Stored records
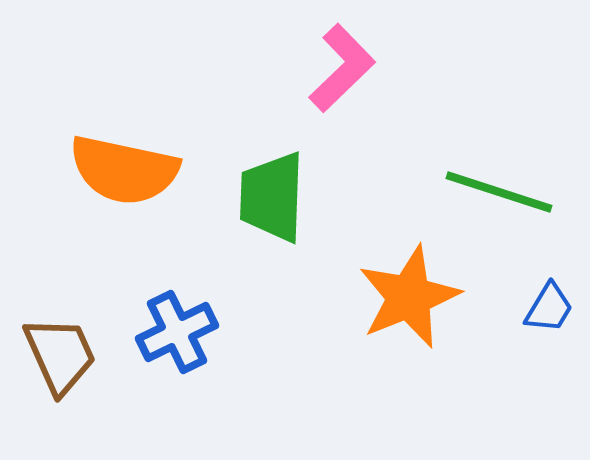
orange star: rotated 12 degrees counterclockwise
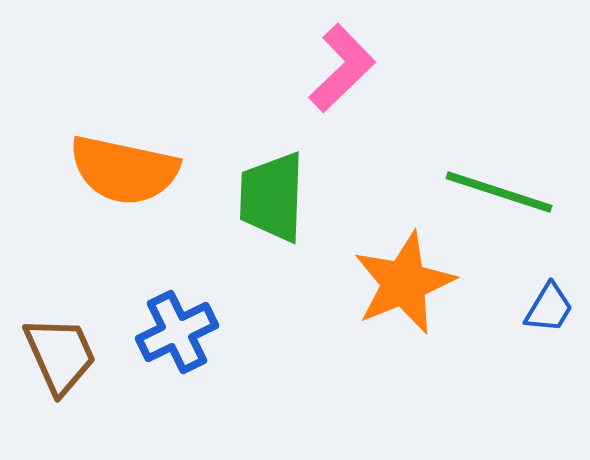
orange star: moved 5 px left, 14 px up
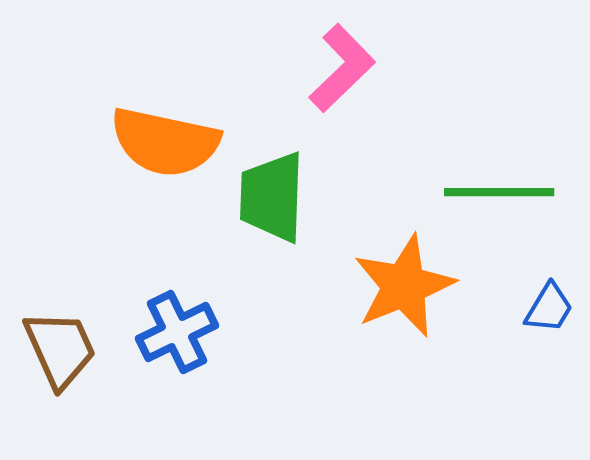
orange semicircle: moved 41 px right, 28 px up
green line: rotated 18 degrees counterclockwise
orange star: moved 3 px down
brown trapezoid: moved 6 px up
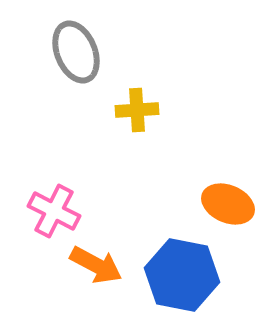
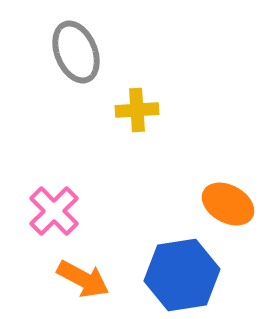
orange ellipse: rotated 6 degrees clockwise
pink cross: rotated 18 degrees clockwise
orange arrow: moved 13 px left, 14 px down
blue hexagon: rotated 20 degrees counterclockwise
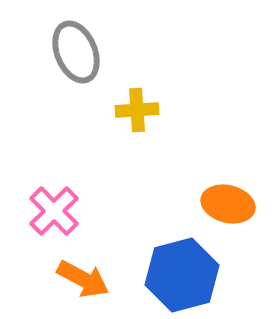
orange ellipse: rotated 15 degrees counterclockwise
blue hexagon: rotated 6 degrees counterclockwise
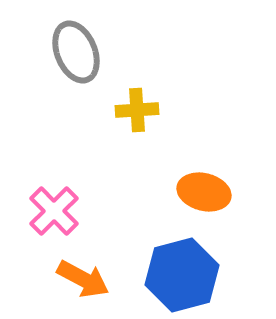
orange ellipse: moved 24 px left, 12 px up
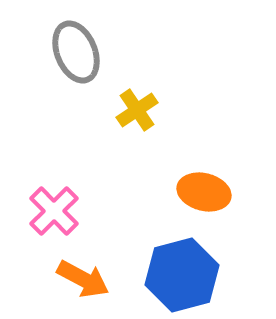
yellow cross: rotated 30 degrees counterclockwise
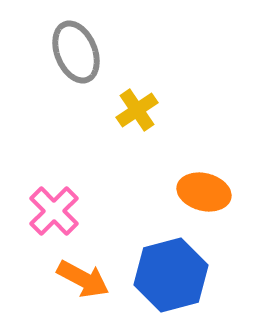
blue hexagon: moved 11 px left
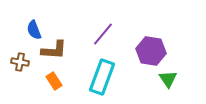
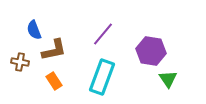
brown L-shape: rotated 16 degrees counterclockwise
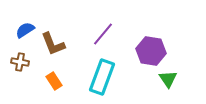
blue semicircle: moved 9 px left; rotated 78 degrees clockwise
brown L-shape: moved 1 px left, 6 px up; rotated 80 degrees clockwise
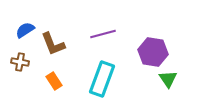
purple line: rotated 35 degrees clockwise
purple hexagon: moved 2 px right, 1 px down
cyan rectangle: moved 2 px down
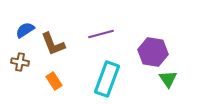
purple line: moved 2 px left
cyan rectangle: moved 5 px right
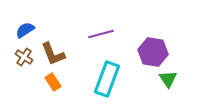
brown L-shape: moved 10 px down
brown cross: moved 4 px right, 5 px up; rotated 24 degrees clockwise
orange rectangle: moved 1 px left, 1 px down
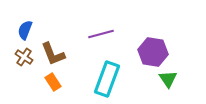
blue semicircle: rotated 36 degrees counterclockwise
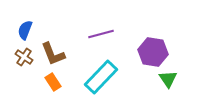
cyan rectangle: moved 6 px left, 2 px up; rotated 24 degrees clockwise
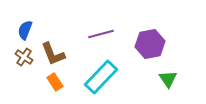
purple hexagon: moved 3 px left, 8 px up; rotated 20 degrees counterclockwise
orange rectangle: moved 2 px right
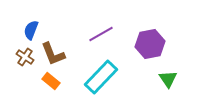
blue semicircle: moved 6 px right
purple line: rotated 15 degrees counterclockwise
brown cross: moved 1 px right
orange rectangle: moved 4 px left, 1 px up; rotated 18 degrees counterclockwise
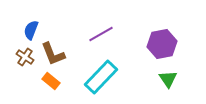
purple hexagon: moved 12 px right
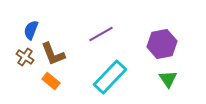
cyan rectangle: moved 9 px right
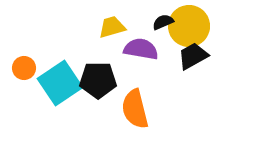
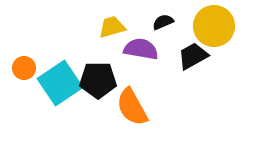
yellow circle: moved 25 px right
orange semicircle: moved 3 px left, 2 px up; rotated 15 degrees counterclockwise
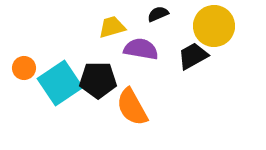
black semicircle: moved 5 px left, 8 px up
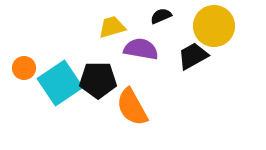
black semicircle: moved 3 px right, 2 px down
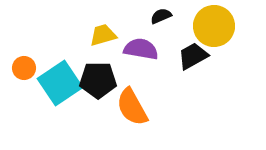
yellow trapezoid: moved 9 px left, 8 px down
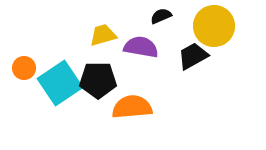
purple semicircle: moved 2 px up
orange semicircle: rotated 114 degrees clockwise
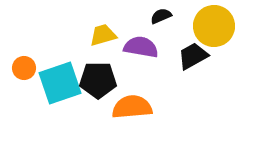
cyan square: rotated 15 degrees clockwise
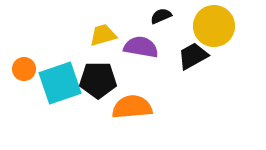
orange circle: moved 1 px down
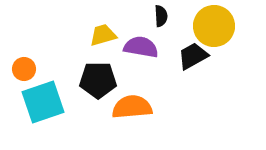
black semicircle: rotated 110 degrees clockwise
cyan square: moved 17 px left, 19 px down
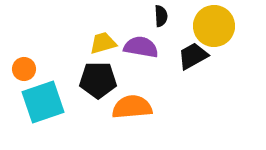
yellow trapezoid: moved 8 px down
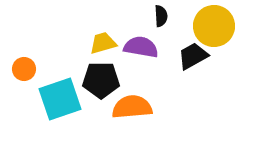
black pentagon: moved 3 px right
cyan square: moved 17 px right, 3 px up
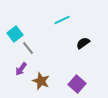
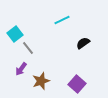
brown star: rotated 30 degrees clockwise
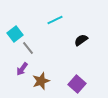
cyan line: moved 7 px left
black semicircle: moved 2 px left, 3 px up
purple arrow: moved 1 px right
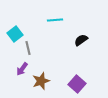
cyan line: rotated 21 degrees clockwise
gray line: rotated 24 degrees clockwise
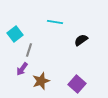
cyan line: moved 2 px down; rotated 14 degrees clockwise
gray line: moved 1 px right, 2 px down; rotated 32 degrees clockwise
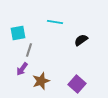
cyan square: moved 3 px right, 1 px up; rotated 28 degrees clockwise
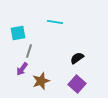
black semicircle: moved 4 px left, 18 px down
gray line: moved 1 px down
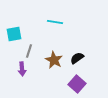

__JOB__:
Update every item by replacing "counterclockwise" with "anticlockwise", and change nothing else. Leave the pictures out of the result.

__COMPLETE ANSWER__:
orange star: rotated 12 degrees anticlockwise
orange star: moved 5 px left, 14 px up
orange semicircle: moved 41 px right, 28 px up
green line: rotated 18 degrees anticlockwise
orange star: moved 3 px down
brown trapezoid: moved 6 px up
orange ellipse: rotated 6 degrees clockwise
pink cross: rotated 18 degrees clockwise
orange arrow: moved 13 px left, 14 px down
blue hexagon: rotated 20 degrees anticlockwise
orange ellipse: rotated 15 degrees anticlockwise
blue hexagon: rotated 6 degrees anticlockwise
orange ellipse: moved 24 px left, 12 px up
yellow cross: rotated 30 degrees anticlockwise
blue hexagon: moved 11 px left
brown L-shape: rotated 16 degrees anticlockwise
blue semicircle: moved 9 px left; rotated 78 degrees clockwise
brown L-shape: moved 1 px left, 6 px up; rotated 80 degrees clockwise
purple line: rotated 35 degrees clockwise
purple hexagon: moved 2 px right, 1 px down
cyan rectangle: moved 2 px down
purple line: moved 2 px left
cyan rectangle: moved 5 px right
brown L-shape: moved 10 px down
brown cross: moved 4 px right, 5 px up; rotated 24 degrees clockwise
orange rectangle: moved 1 px left, 1 px down
blue semicircle: rotated 36 degrees anticlockwise
cyan rectangle: moved 6 px left, 2 px up; rotated 24 degrees clockwise
purple hexagon: moved 3 px left, 8 px up; rotated 20 degrees anticlockwise
orange rectangle: moved 2 px right
blue semicircle: moved 6 px right
purple line: rotated 15 degrees anticlockwise
brown cross: moved 1 px right
orange rectangle: moved 4 px left, 1 px up; rotated 18 degrees anticlockwise
purple hexagon: moved 12 px right
cyan rectangle: moved 9 px right
yellow circle: moved 25 px right
orange semicircle: moved 3 px left, 2 px up; rotated 15 degrees anticlockwise
black semicircle: moved 5 px left, 8 px up
black semicircle: moved 3 px right, 2 px down
yellow trapezoid: moved 9 px left, 8 px down
purple semicircle: moved 2 px up
orange semicircle: rotated 114 degrees clockwise
cyan square: rotated 15 degrees clockwise
orange circle: moved 1 px down
black semicircle: rotated 110 degrees clockwise
cyan square: moved 17 px left, 19 px down
yellow trapezoid: moved 8 px down
black pentagon: moved 3 px right
cyan square: moved 17 px right, 3 px up
brown star: rotated 30 degrees clockwise
cyan line: moved 7 px left
black semicircle: moved 2 px left, 3 px up
purple arrow: moved 1 px right
cyan line: rotated 21 degrees clockwise
gray line: rotated 24 degrees clockwise
cyan line: moved 2 px down; rotated 14 degrees clockwise
gray line: moved 1 px right, 2 px down; rotated 32 degrees clockwise
cyan square: moved 3 px right, 1 px up; rotated 28 degrees clockwise
black semicircle: moved 4 px left, 18 px down
gray line: moved 1 px down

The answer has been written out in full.